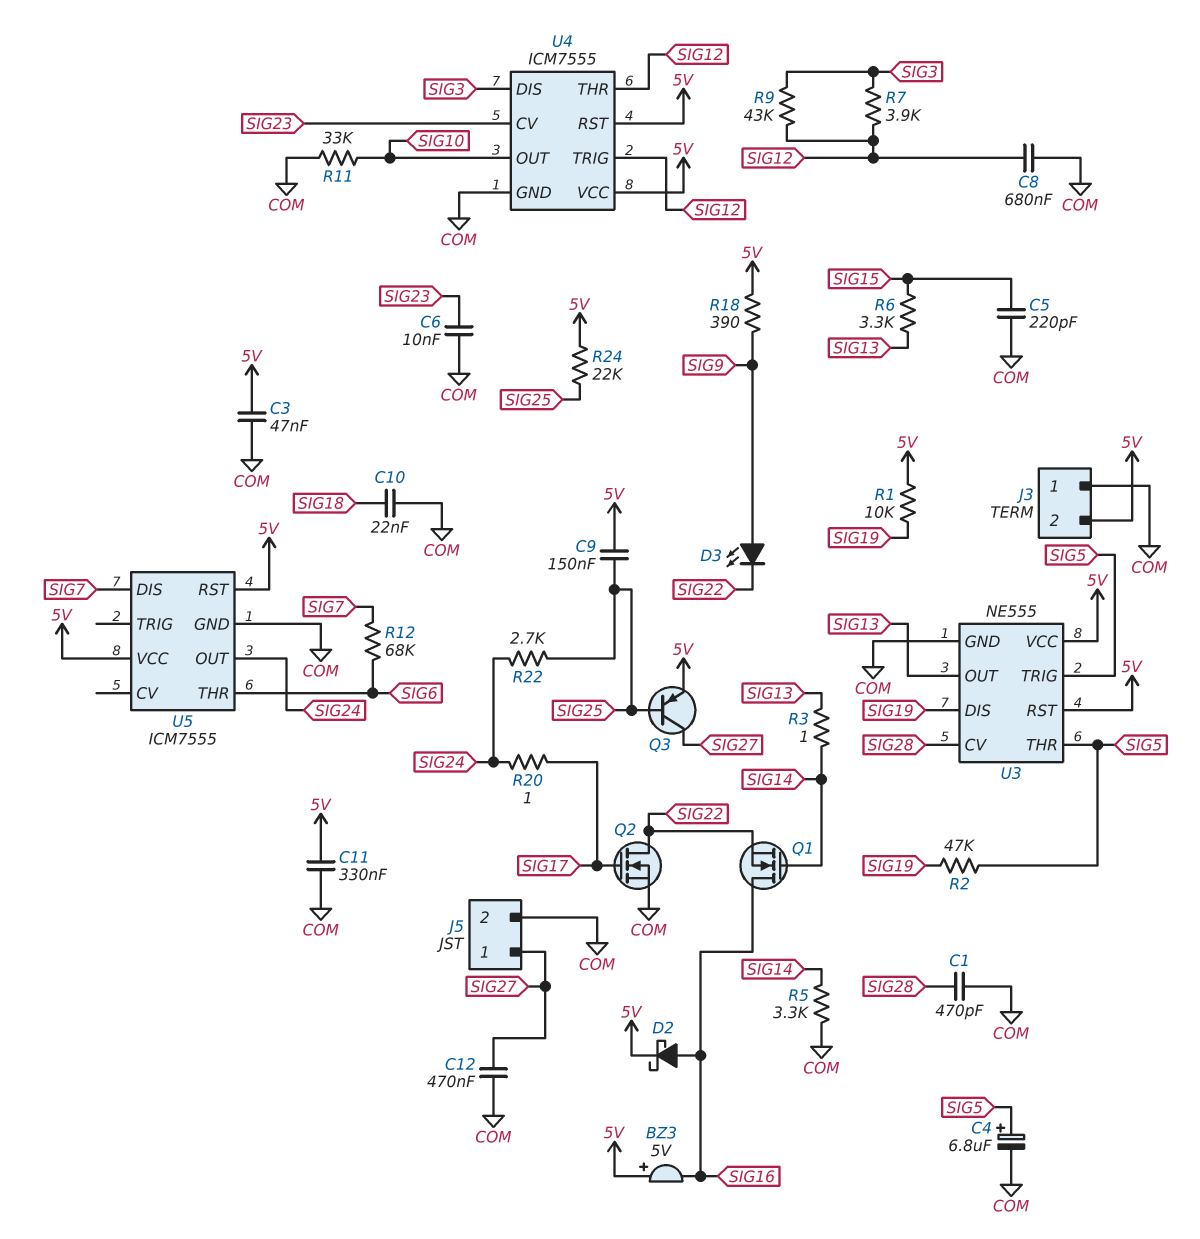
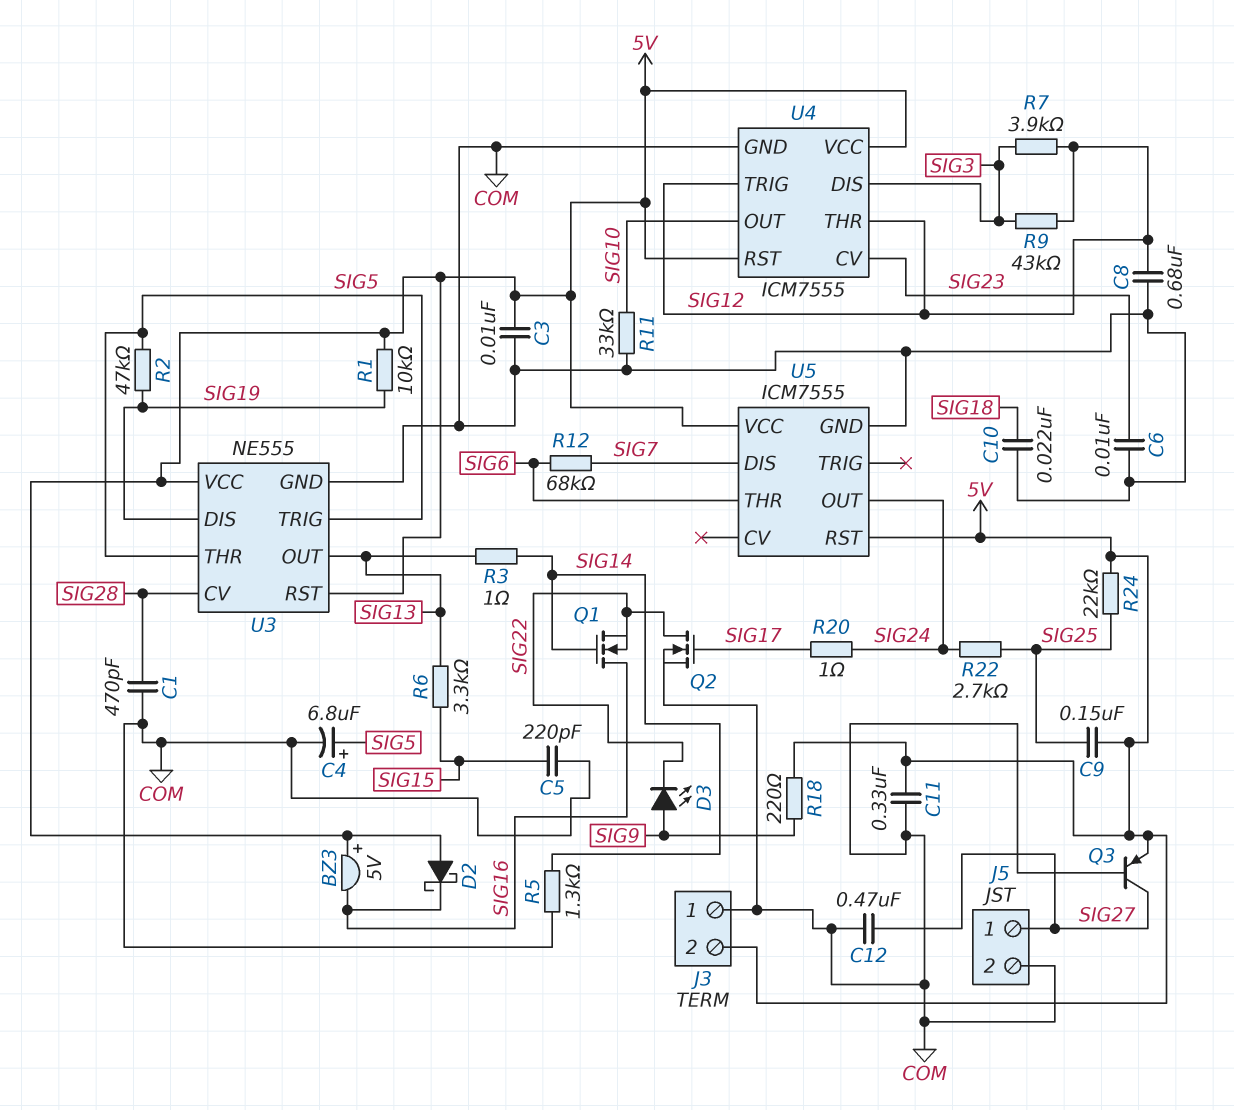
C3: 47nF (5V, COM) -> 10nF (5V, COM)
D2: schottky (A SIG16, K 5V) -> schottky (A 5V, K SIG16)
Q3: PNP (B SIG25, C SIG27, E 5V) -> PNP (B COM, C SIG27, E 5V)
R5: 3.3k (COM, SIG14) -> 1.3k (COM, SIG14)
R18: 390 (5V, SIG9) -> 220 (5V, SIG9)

# [Action item]
Go to the line containing "D2: schottky (A" in the listing. Print it and every line through the last one, exactly and with nothing more.

# [Answer to this exercise]
D2: schottky (A SIG16, K 5V) -> schottky (A 5V, K SIG16)
Q3: PNP (B SIG25, C SIG27, E 5V) -> PNP (B COM, C SIG27, E 5V)
R5: 3.3k (COM, SIG14) -> 1.3k (COM, SIG14)
R18: 390 (5V, SIG9) -> 220 (5V, SIG9)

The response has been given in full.